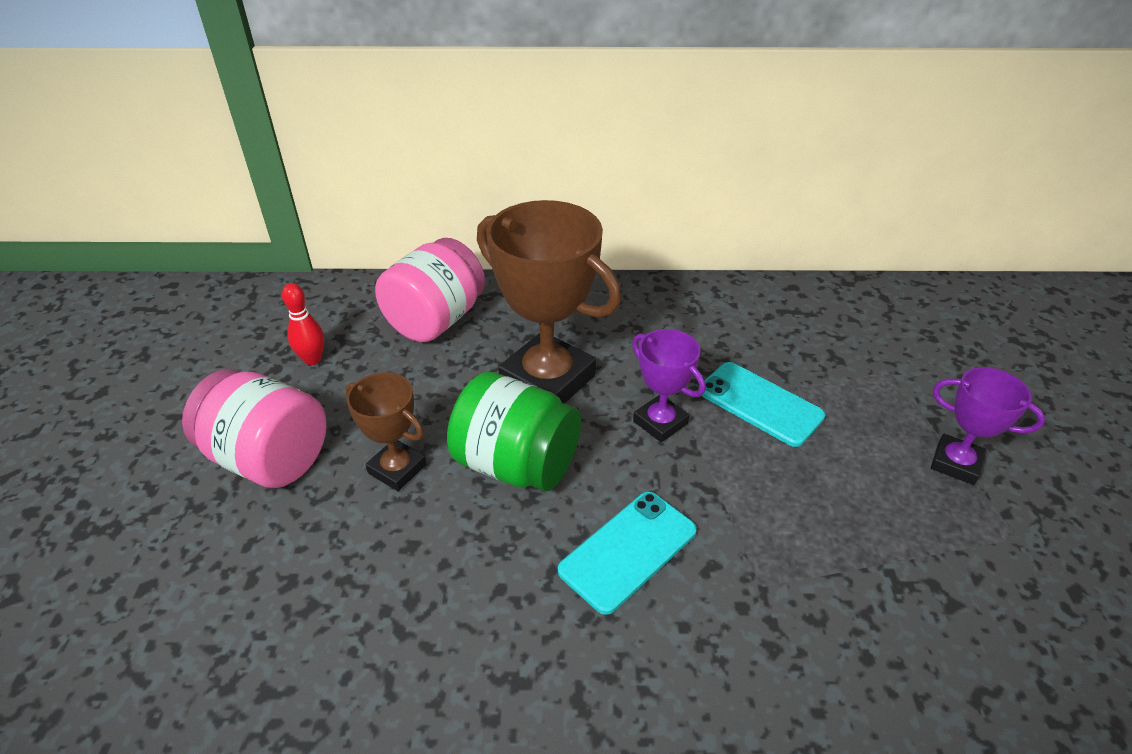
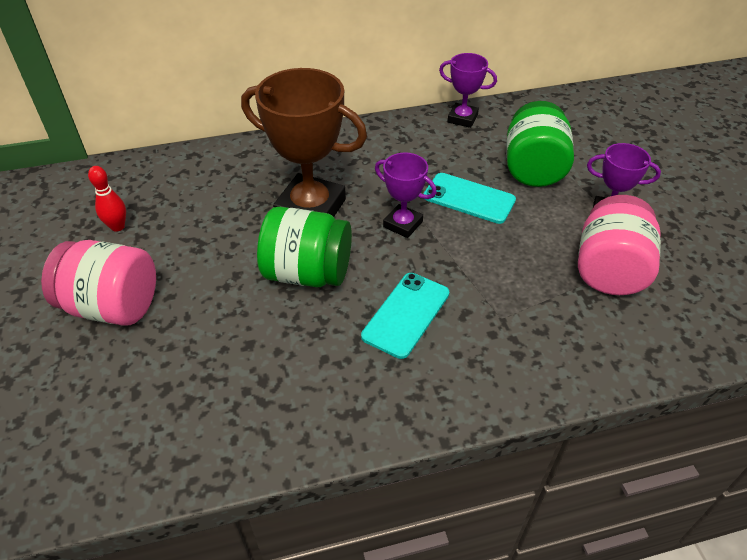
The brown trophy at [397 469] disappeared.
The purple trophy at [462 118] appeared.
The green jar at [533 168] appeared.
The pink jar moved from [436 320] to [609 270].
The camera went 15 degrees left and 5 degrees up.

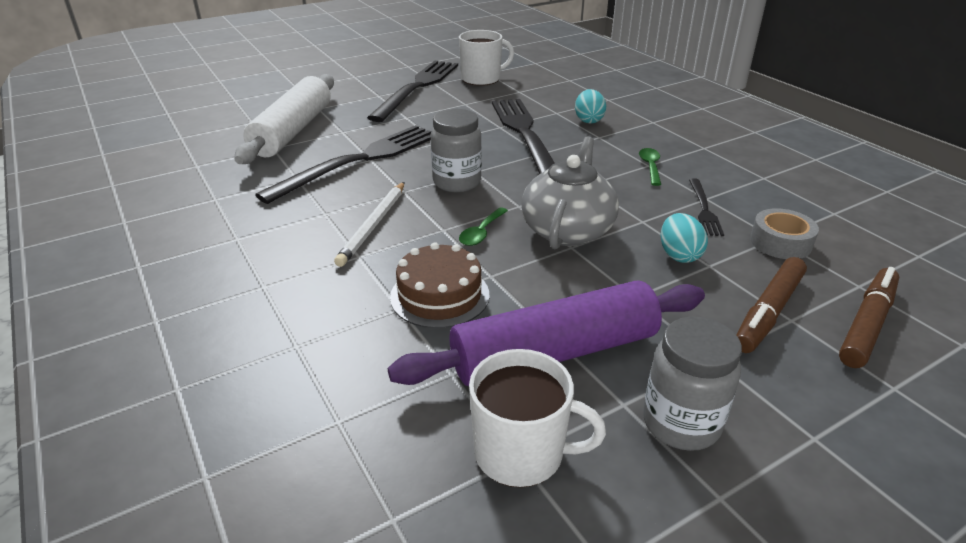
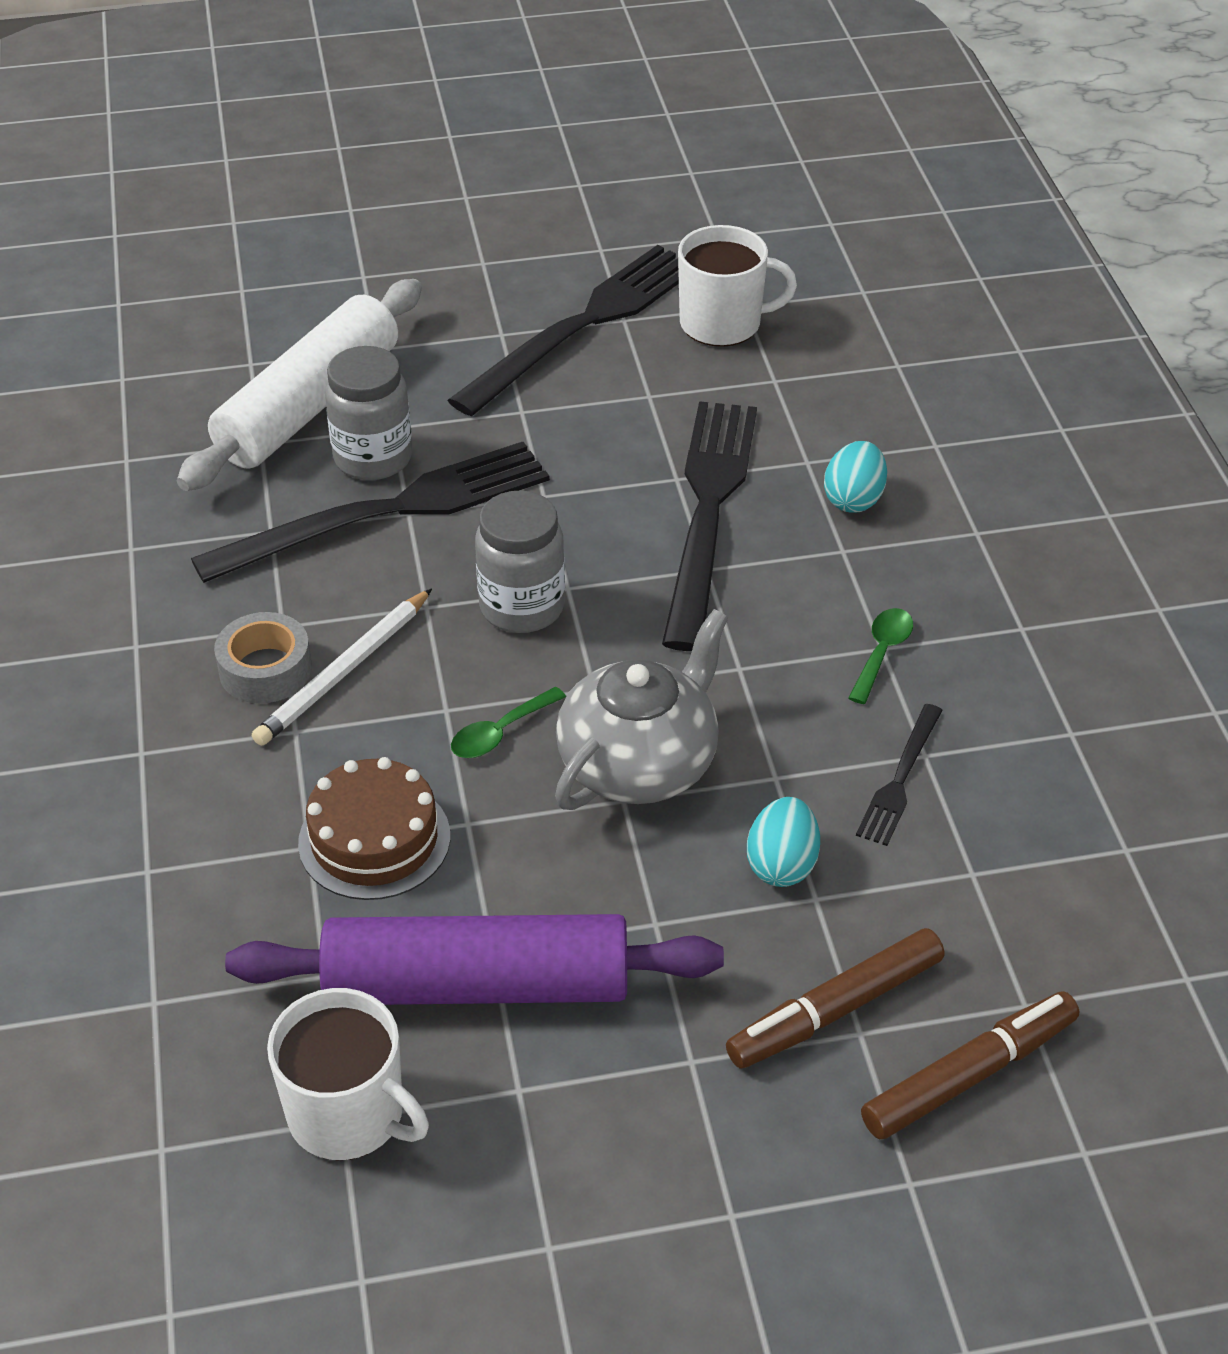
The grey jar moved from [681 423] to [373 458].
The grey tape moved from [780 242] to [265 669].
The camera went 20 degrees right and 10 degrees up.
★ ★ ★ ★ ★
Return all material verbatim, pictures omitted.

The brown trophy at [397 469] disappeared.
The purple trophy at [462 118] appeared.
The green jar at [533 168] appeared.
The pink jar moved from [436 320] to [609 270].
The camera went 15 degrees left and 5 degrees up.

The grey jar moved from [681 423] to [373 458].
The grey tape moved from [780 242] to [265 669].
The camera went 20 degrees right and 10 degrees up.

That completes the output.